◆ Exercise instructions
Check each line below for "yellow" and report how many have it, nothing else.

Entries taken from a collection
········

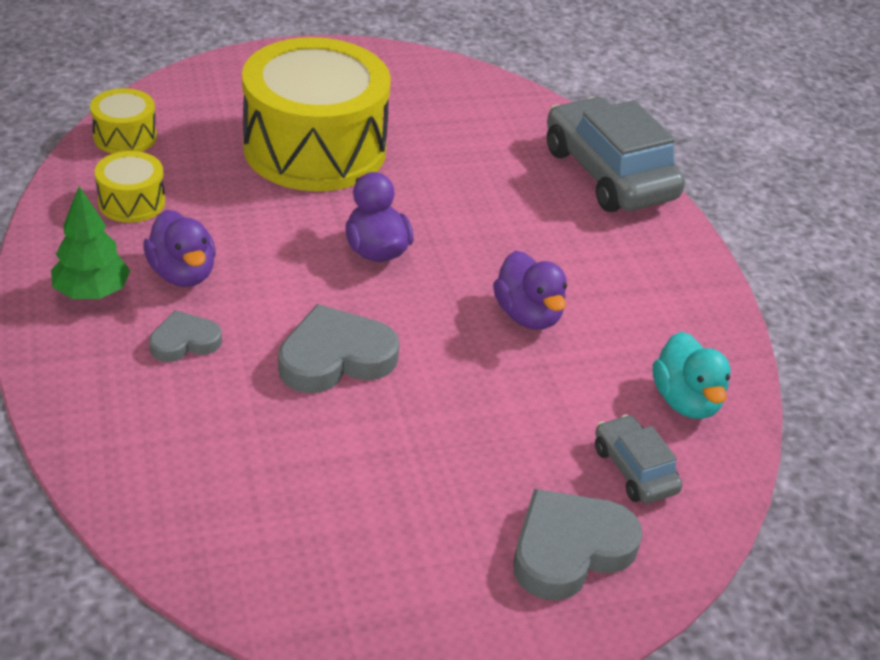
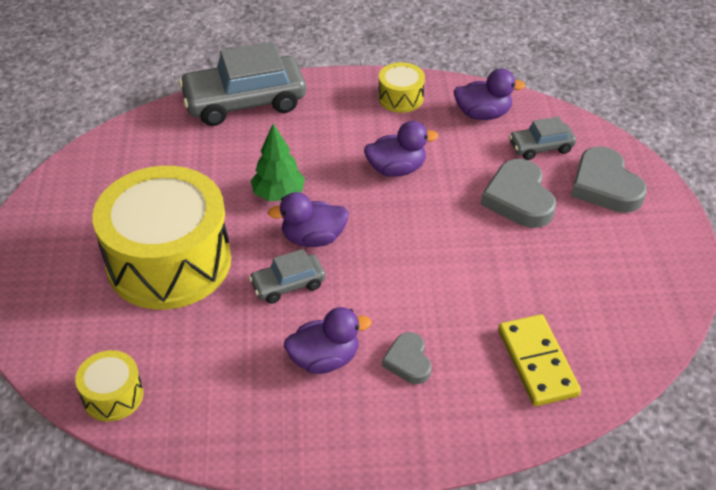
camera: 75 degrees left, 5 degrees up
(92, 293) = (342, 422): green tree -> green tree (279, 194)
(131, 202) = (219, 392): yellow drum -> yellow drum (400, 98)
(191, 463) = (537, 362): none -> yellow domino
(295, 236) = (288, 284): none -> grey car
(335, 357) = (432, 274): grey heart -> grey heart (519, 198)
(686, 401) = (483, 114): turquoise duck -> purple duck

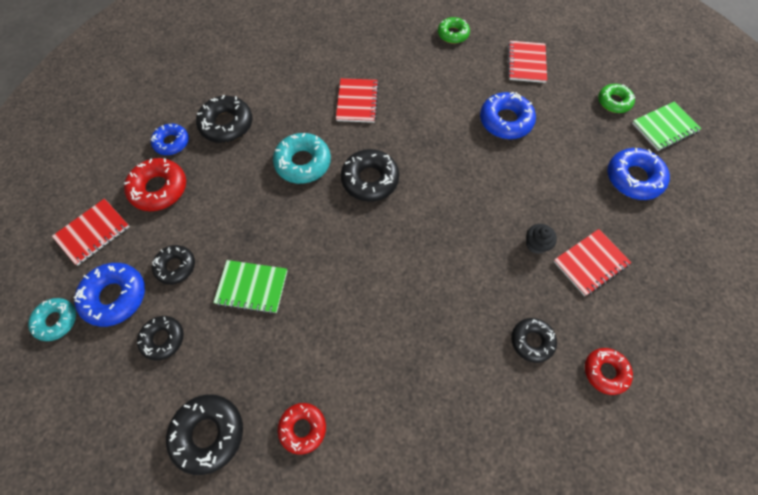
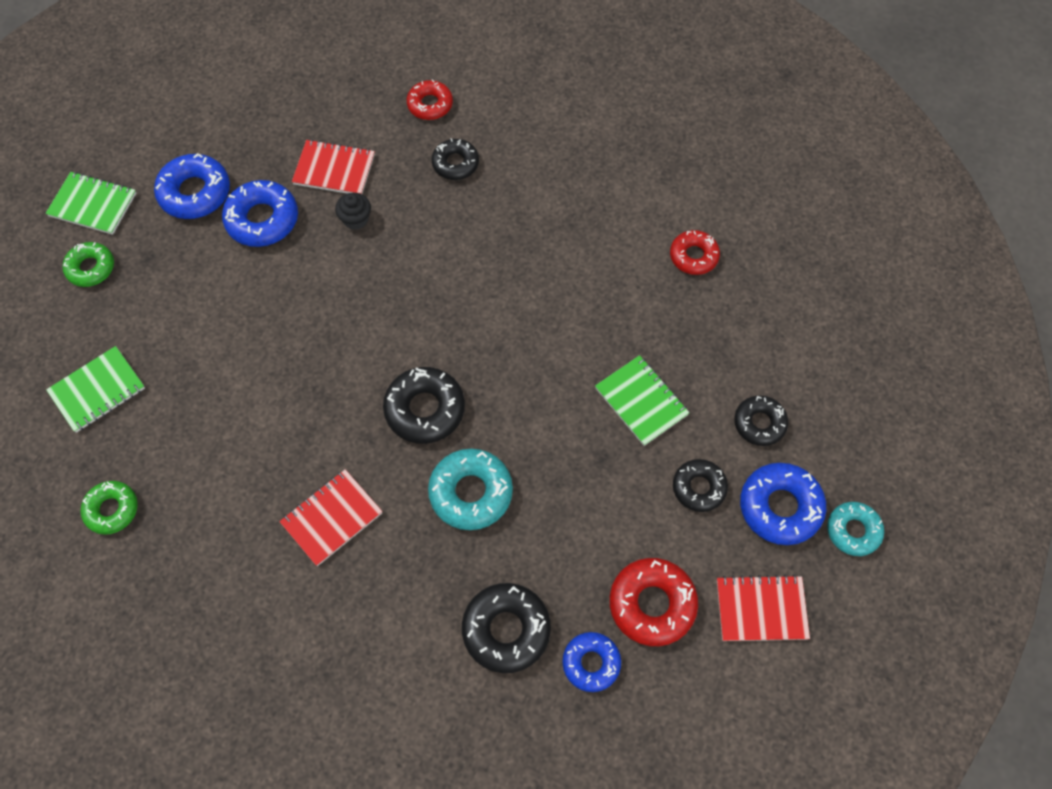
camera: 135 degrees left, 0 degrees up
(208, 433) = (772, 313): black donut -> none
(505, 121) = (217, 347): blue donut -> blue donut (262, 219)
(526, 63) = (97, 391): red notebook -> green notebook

········

◆ Answer to this task
2